Across these entries, report how many lines include the string "LOAD", with nothing but the number.

## Records supplied:

/---

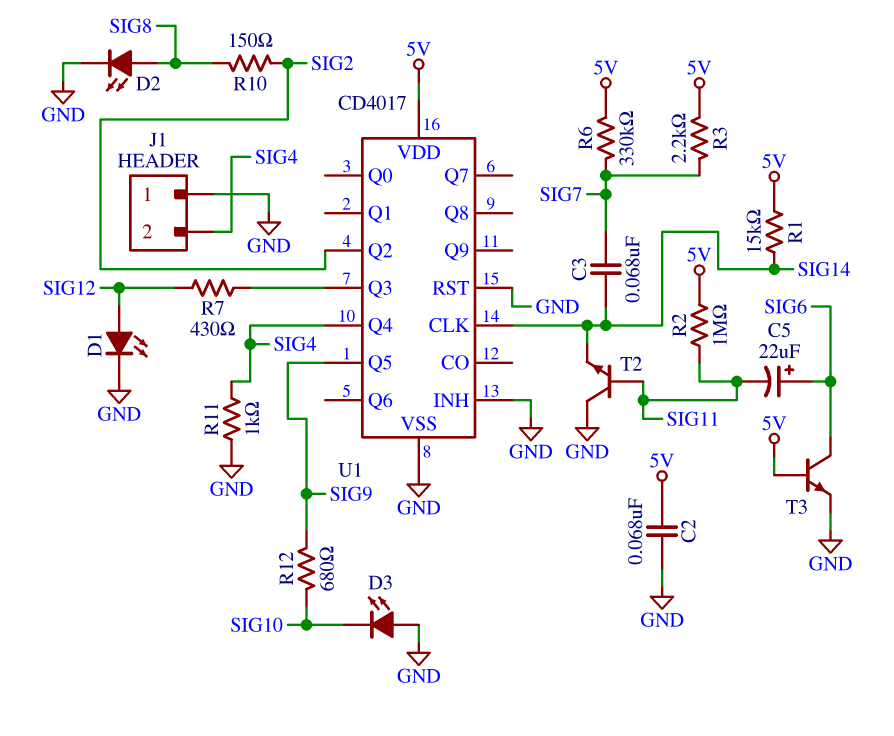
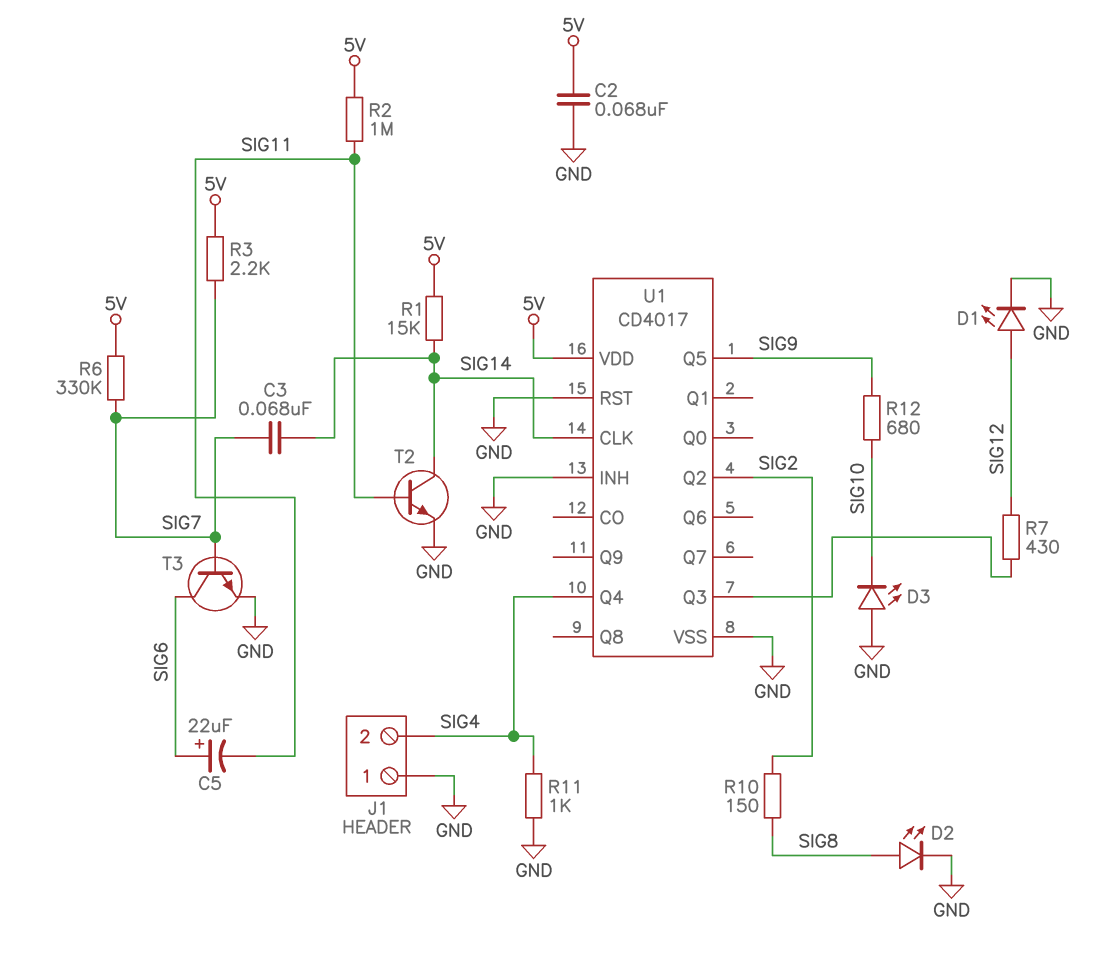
T2: NPN (B SIG11, C GND, E SIG14) -> NPN (B SIG11, C SIG14, E GND)
T3: NPN (B 5V, C SIG6, E GND) -> NPN (B SIG7, C SIG6, E GND)

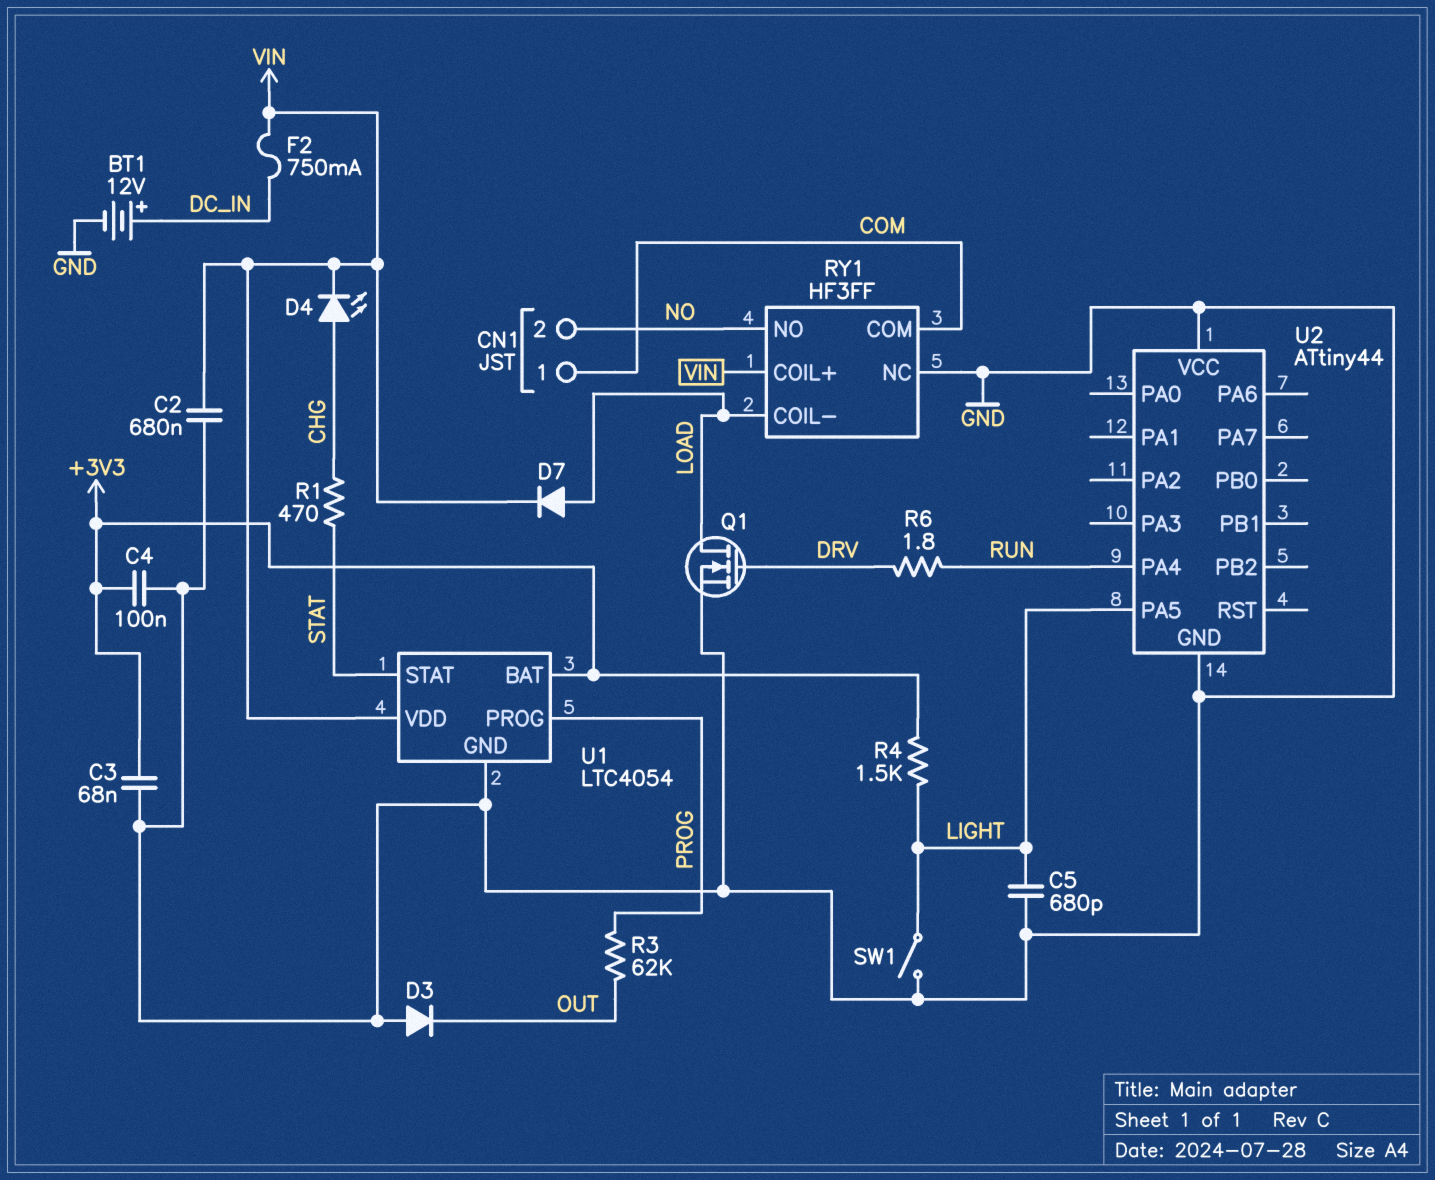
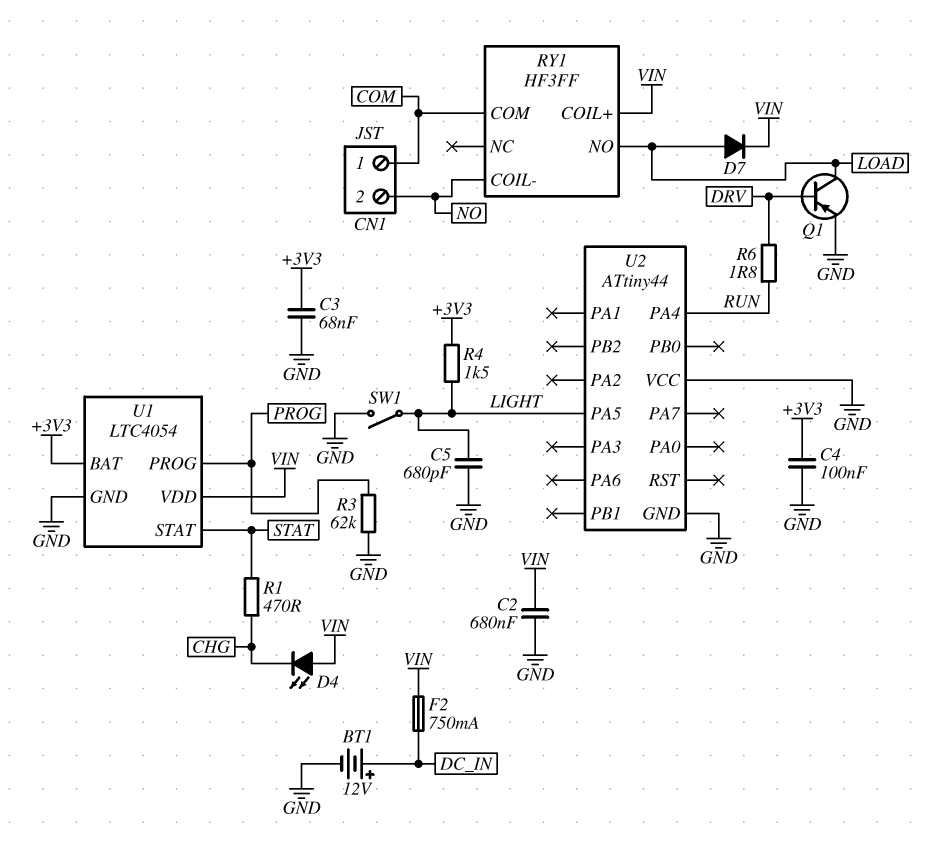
D3: diode (A GND, K OUT) -> none
D4: LED (A CHG, K VIN) -> LED (A VIN, K CHG)
Q1: NMOS (G DRV, D LOAD, S GND) -> PNP (B DRV, C LOAD, E GND)
R3: 62k (OUT, PROG) -> 62k (GND, PROG)
RY1 pin COIL-: LOAD -> NO
RY1 pin NC: GND -> none
RY1 pin NO: NO -> LOAD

\---

## Expected output:
3